The data follows this line. Copy verbatim the line with "RV1: 1k (GND, MID, wiper" and each line after it to the end.

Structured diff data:

....

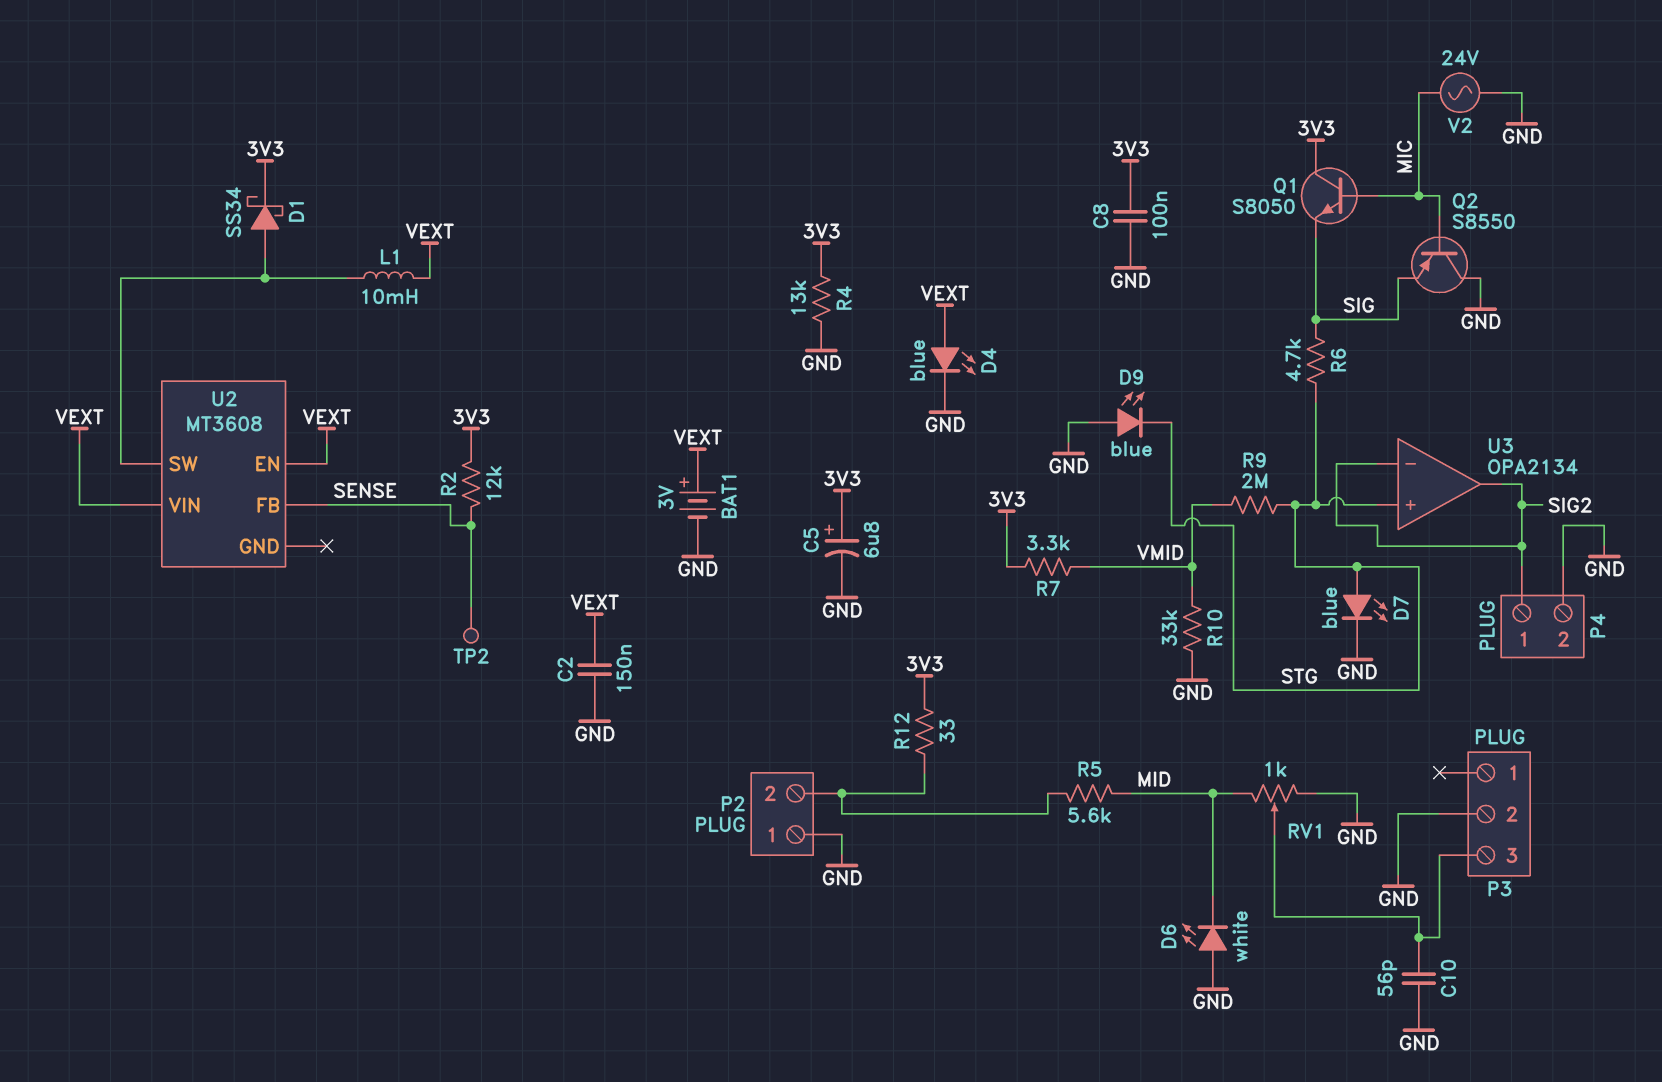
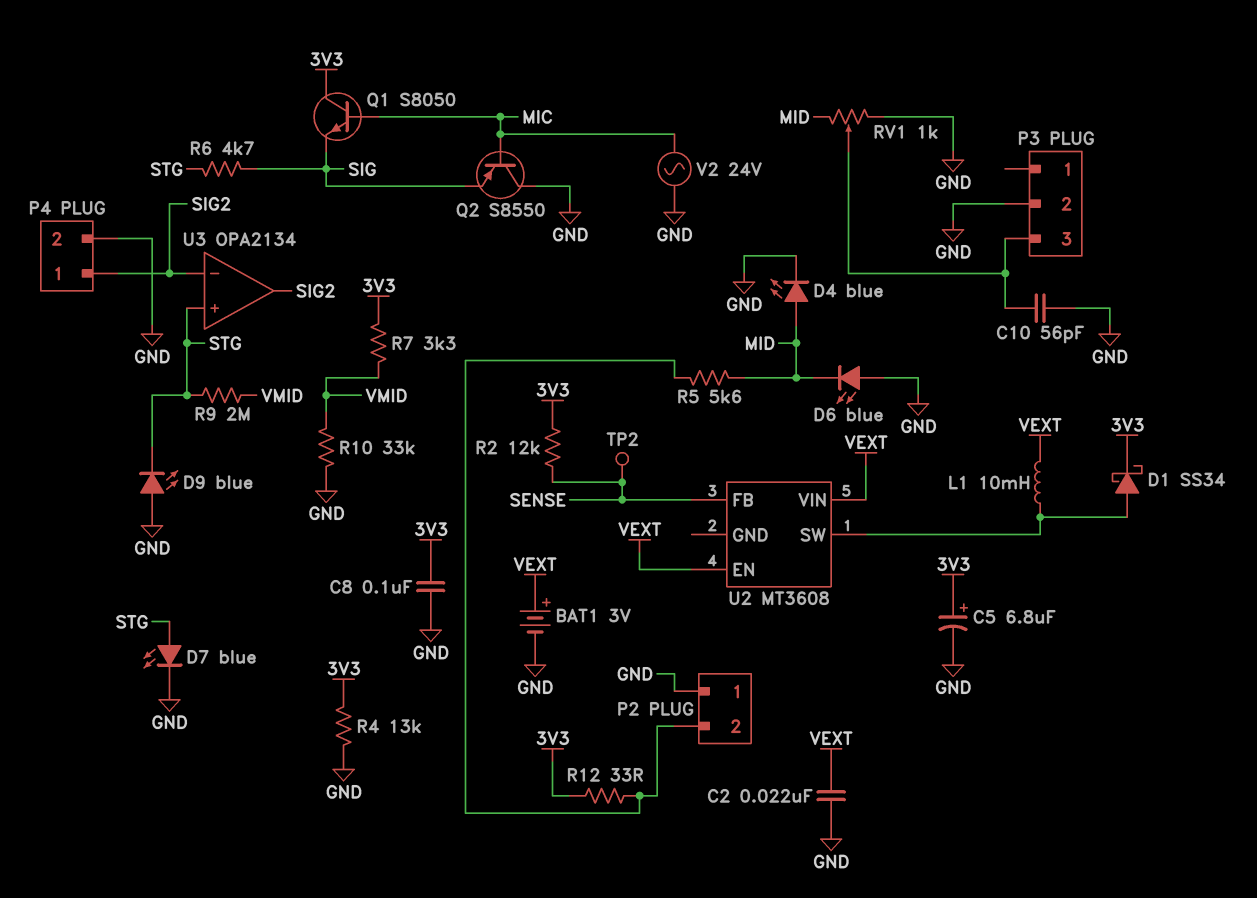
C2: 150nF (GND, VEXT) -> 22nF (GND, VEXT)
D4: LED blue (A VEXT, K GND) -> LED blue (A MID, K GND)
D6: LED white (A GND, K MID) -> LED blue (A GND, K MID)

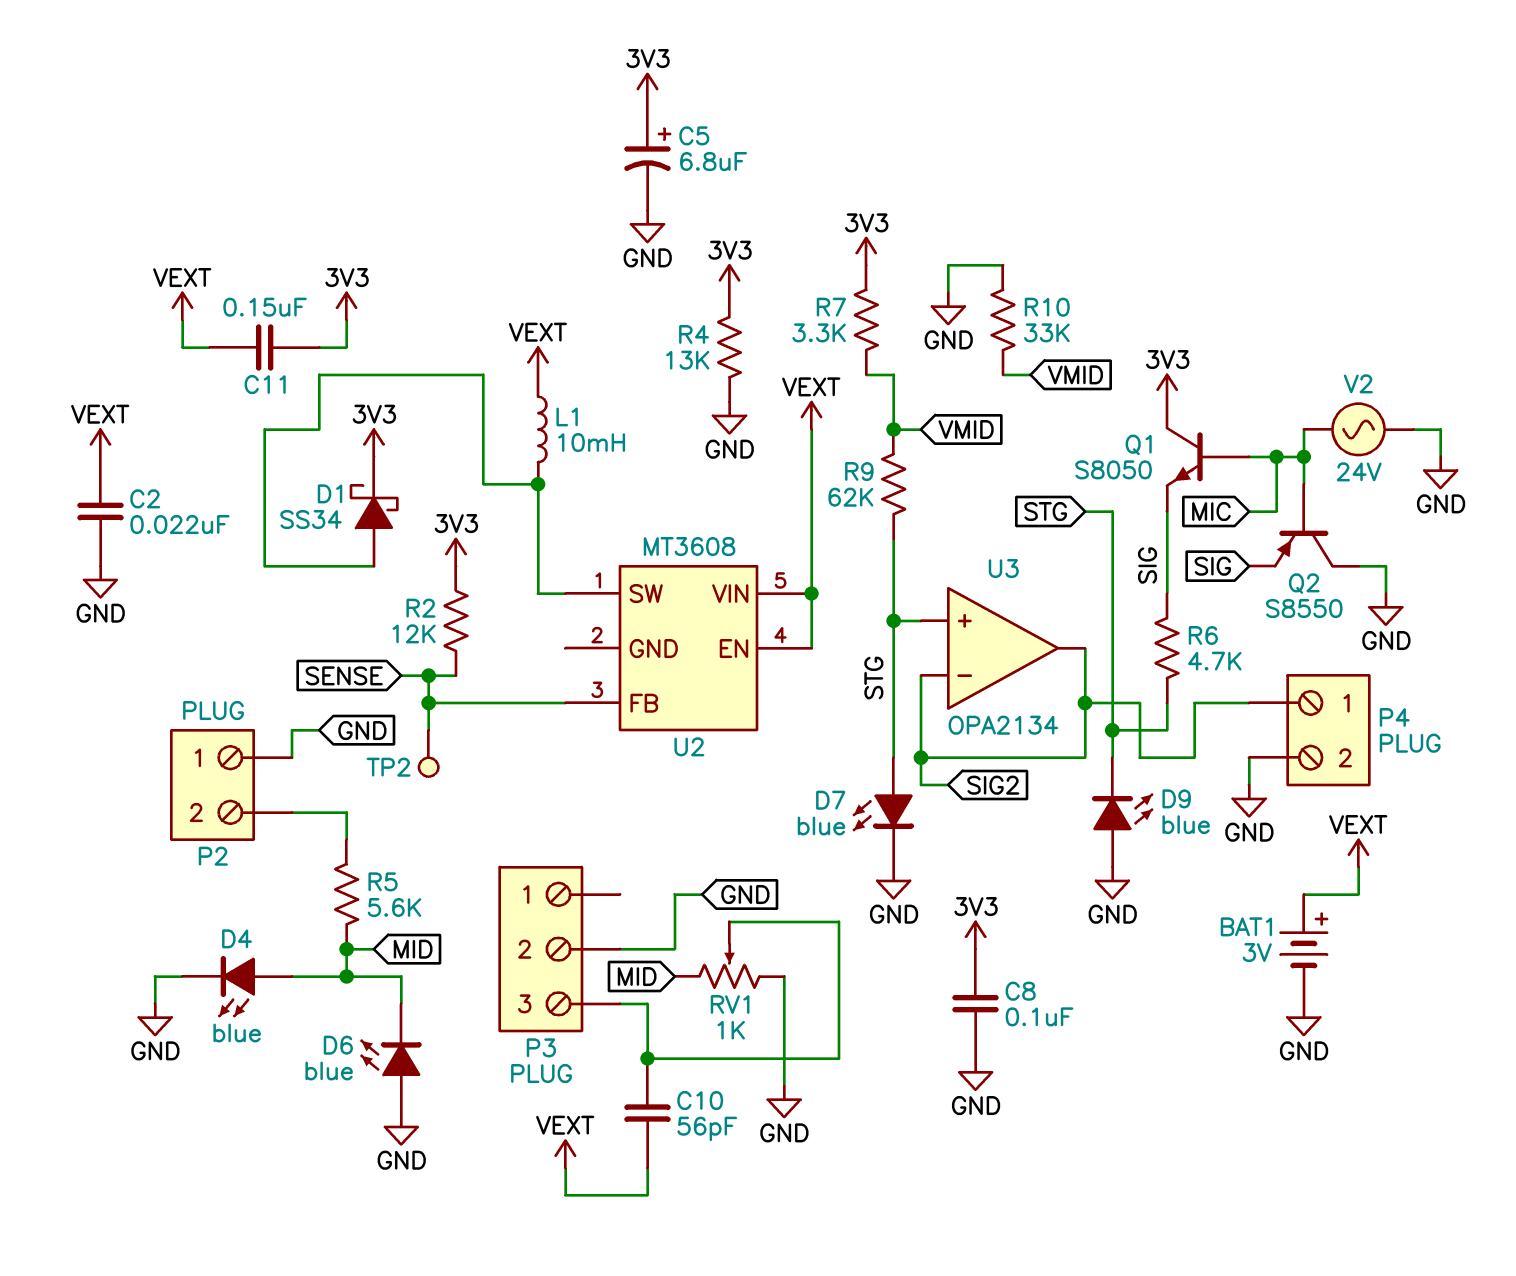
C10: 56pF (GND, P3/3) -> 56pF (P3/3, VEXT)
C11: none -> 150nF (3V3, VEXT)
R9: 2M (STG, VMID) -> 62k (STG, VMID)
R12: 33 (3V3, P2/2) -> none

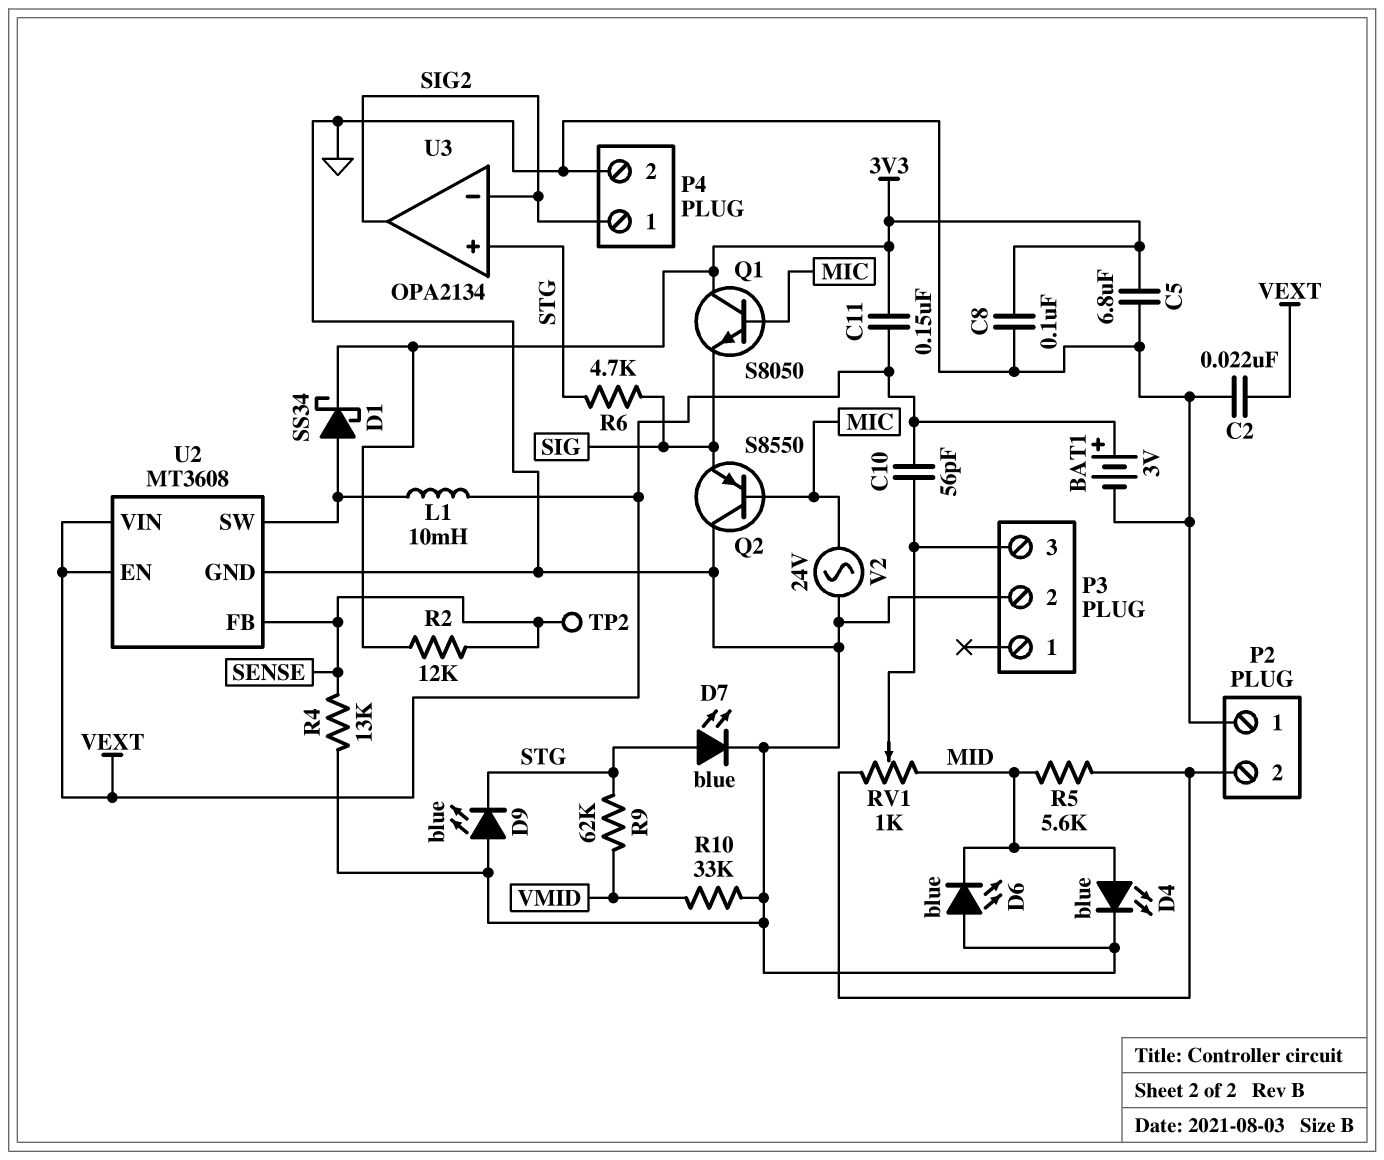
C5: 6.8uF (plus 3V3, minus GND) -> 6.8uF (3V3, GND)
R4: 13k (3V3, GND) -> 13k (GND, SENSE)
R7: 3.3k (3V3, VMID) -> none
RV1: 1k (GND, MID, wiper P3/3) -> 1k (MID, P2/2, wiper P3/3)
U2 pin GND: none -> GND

....

### [Task answer]
RV1: 1k (GND, MID, wiper P3/3) -> 1k (MID, P2/2, wiper P3/3)
U2 pin GND: none -> GND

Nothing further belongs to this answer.